Return verbatim the run of lines that opens with the line holding "LCD: LCD1602 -> LCD0802" and closes with the last line of the records.

=== Begin Enclosure ===

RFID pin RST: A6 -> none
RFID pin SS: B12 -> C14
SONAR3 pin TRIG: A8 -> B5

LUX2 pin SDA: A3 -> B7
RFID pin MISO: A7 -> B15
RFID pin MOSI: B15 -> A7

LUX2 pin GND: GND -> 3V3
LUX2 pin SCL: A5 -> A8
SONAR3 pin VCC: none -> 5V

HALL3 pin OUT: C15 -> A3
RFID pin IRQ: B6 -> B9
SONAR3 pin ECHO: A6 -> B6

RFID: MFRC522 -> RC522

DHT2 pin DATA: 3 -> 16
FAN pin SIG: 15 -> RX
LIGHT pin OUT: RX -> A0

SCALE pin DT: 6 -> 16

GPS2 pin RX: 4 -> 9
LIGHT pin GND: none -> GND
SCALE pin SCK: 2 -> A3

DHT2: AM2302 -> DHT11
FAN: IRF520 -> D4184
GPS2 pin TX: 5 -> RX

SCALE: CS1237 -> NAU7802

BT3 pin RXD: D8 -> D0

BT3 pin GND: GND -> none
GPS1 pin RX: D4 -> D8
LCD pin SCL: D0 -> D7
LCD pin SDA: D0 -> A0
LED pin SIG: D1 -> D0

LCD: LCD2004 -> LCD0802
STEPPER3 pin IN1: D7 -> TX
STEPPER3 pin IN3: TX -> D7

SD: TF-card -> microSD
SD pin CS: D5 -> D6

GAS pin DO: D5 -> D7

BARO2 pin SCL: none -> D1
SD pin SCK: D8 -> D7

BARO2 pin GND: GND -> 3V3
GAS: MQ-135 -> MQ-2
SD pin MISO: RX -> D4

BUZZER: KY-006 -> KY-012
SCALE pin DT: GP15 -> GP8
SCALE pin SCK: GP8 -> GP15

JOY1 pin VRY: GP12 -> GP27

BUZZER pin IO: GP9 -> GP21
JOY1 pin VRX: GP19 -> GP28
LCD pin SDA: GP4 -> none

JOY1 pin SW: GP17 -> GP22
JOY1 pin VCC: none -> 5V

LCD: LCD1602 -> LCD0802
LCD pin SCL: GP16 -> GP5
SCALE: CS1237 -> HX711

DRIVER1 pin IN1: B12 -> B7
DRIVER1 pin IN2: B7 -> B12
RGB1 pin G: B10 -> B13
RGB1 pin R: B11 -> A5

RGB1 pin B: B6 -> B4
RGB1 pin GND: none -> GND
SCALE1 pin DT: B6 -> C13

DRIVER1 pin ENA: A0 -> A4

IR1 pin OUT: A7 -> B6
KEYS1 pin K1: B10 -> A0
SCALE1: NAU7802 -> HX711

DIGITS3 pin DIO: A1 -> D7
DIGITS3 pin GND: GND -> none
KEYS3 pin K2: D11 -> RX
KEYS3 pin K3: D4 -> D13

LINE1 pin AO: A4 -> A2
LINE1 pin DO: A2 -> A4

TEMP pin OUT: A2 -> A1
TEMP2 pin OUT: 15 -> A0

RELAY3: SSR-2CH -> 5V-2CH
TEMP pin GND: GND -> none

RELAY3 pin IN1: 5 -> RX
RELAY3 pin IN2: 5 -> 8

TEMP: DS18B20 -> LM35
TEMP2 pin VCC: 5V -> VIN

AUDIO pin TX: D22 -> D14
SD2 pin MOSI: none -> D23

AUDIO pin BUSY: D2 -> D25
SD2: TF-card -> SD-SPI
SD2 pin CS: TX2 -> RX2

=== End Enclosure ===

## Solution for this problem
LCD: LCD1602 -> LCD0802
LCD pin SCL: GP16 -> GP5
SCALE: CS1237 -> HX711

DRIVER1 pin IN1: B12 -> B7
DRIVER1 pin IN2: B7 -> B12
RGB1 pin G: B10 -> B13
RGB1 pin R: B11 -> A5

RGB1 pin B: B6 -> B4
RGB1 pin GND: none -> GND
SCALE1 pin DT: B6 -> C13

DRIVER1 pin ENA: A0 -> A4

IR1 pin OUT: A7 -> B6
KEYS1 pin K1: B10 -> A0
SCALE1: NAU7802 -> HX711

DIGITS3 pin DIO: A1 -> D7
DIGITS3 pin GND: GND -> none
KEYS3 pin K2: D11 -> RX
KEYS3 pin K3: D4 -> D13

LINE1 pin AO: A4 -> A2
LINE1 pin DO: A2 -> A4

TEMP pin OUT: A2 -> A1
TEMP2 pin OUT: 15 -> A0

RELAY3: SSR-2CH -> 5V-2CH
TEMP pin GND: GND -> none

RELAY3 pin IN1: 5 -> RX
RELAY3 pin IN2: 5 -> 8

TEMP: DS18B20 -> LM35
TEMP2 pin VCC: 5V -> VIN

AUDIO pin TX: D22 -> D14
SD2 pin MOSI: none -> D23

AUDIO pin BUSY: D2 -> D25
SD2: TF-card -> SD-SPI
SD2 pin CS: TX2 -> RX2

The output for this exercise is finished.